* [BRIEF]: What is needed is an exact copy of the records below, without the pictures.

* [EXERCISE INPUTS]:
-=-=-
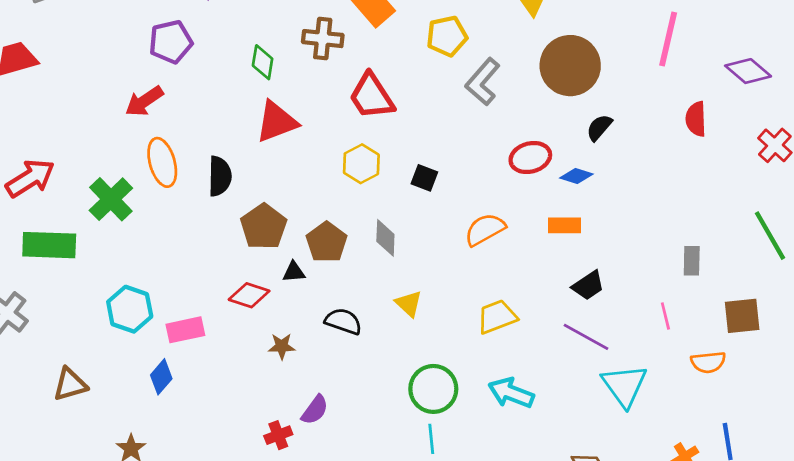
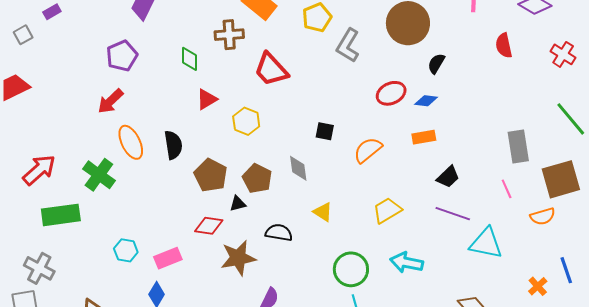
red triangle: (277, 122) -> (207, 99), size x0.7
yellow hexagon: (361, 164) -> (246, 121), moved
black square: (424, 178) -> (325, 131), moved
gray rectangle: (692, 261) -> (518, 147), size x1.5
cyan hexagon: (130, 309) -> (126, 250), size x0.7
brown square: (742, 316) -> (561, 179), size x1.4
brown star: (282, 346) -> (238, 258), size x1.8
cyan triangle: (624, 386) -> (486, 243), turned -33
-=-=-
* [YOUR RESPONSE]:
red triangle: (277, 122) -> (207, 99), size x0.7
yellow hexagon: (361, 164) -> (246, 121), moved
black square: (424, 178) -> (325, 131), moved
gray rectangle: (692, 261) -> (518, 147), size x1.5
cyan hexagon: (130, 309) -> (126, 250), size x0.7
brown square: (742, 316) -> (561, 179), size x1.4
brown star: (282, 346) -> (238, 258), size x1.8
cyan triangle: (624, 386) -> (486, 243), turned -33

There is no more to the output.